■ What is required ■
Set down each line of the data below exactly as it stands, dropping the pictures.

[Recorded data]
▶
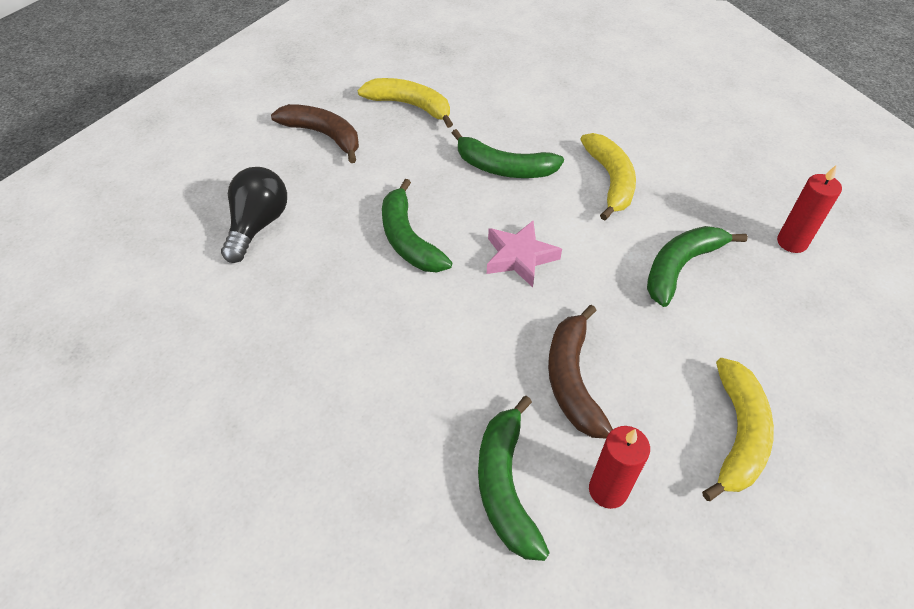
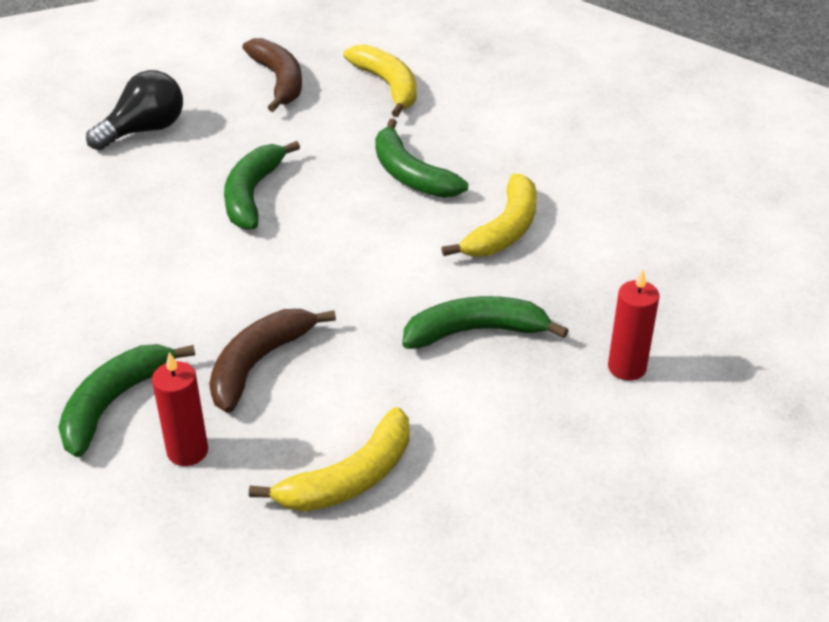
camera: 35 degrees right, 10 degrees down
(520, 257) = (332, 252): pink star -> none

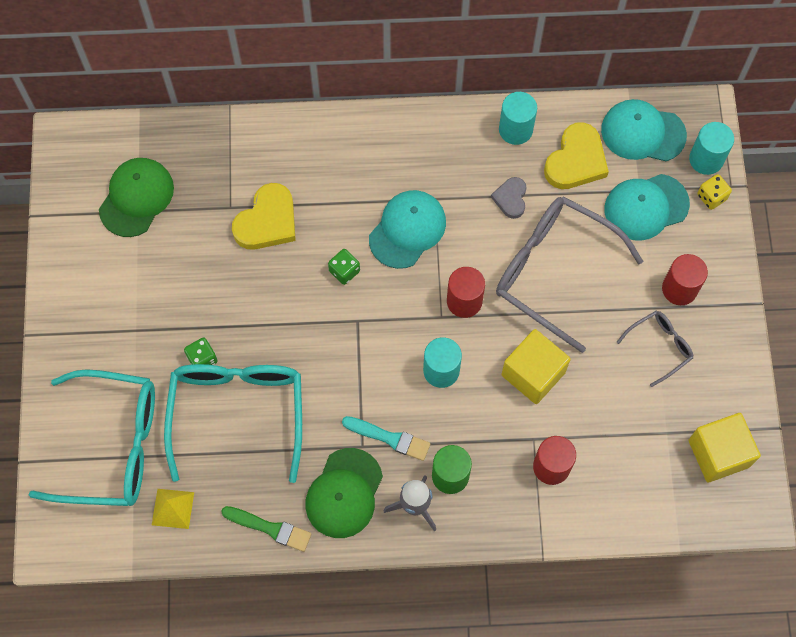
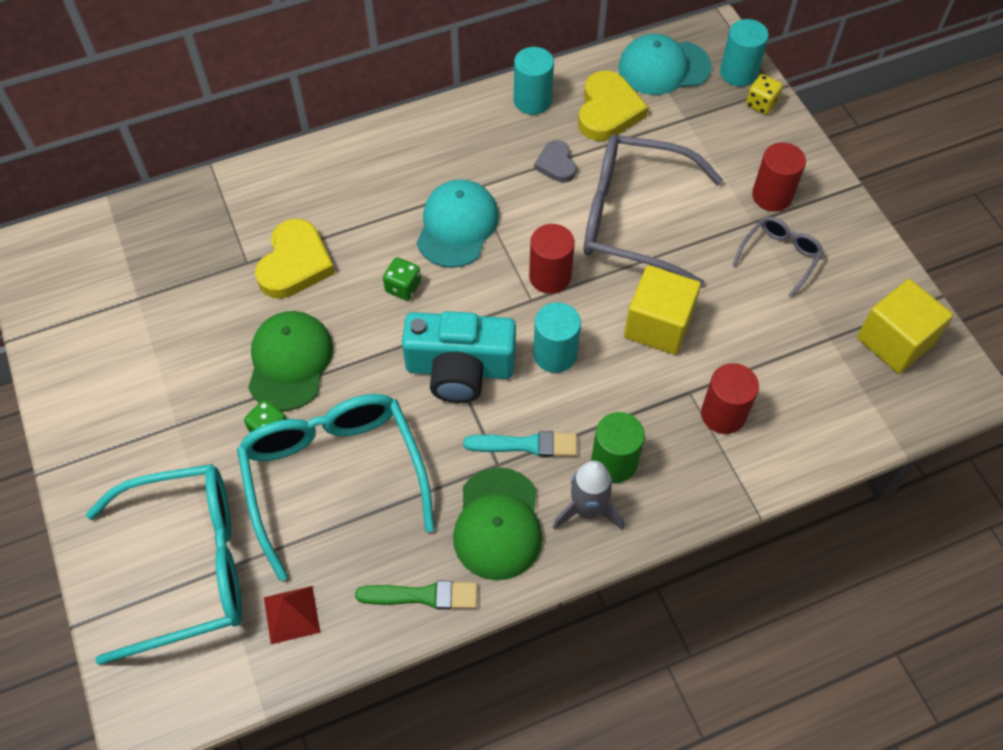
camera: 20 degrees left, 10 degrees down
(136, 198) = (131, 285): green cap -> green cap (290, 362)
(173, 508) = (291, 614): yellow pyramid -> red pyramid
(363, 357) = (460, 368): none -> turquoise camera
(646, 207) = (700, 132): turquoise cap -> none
◀
■ Output of the task ■
camera: 35 degrees right, 10 degrees down
(520, 257) = (332, 252): pink star -> none

camera: 20 degrees left, 10 degrees down
(136, 198) = (131, 285): green cap -> green cap (290, 362)
(173, 508) = (291, 614): yellow pyramid -> red pyramid
(363, 357) = (460, 368): none -> turquoise camera
(646, 207) = (700, 132): turquoise cap -> none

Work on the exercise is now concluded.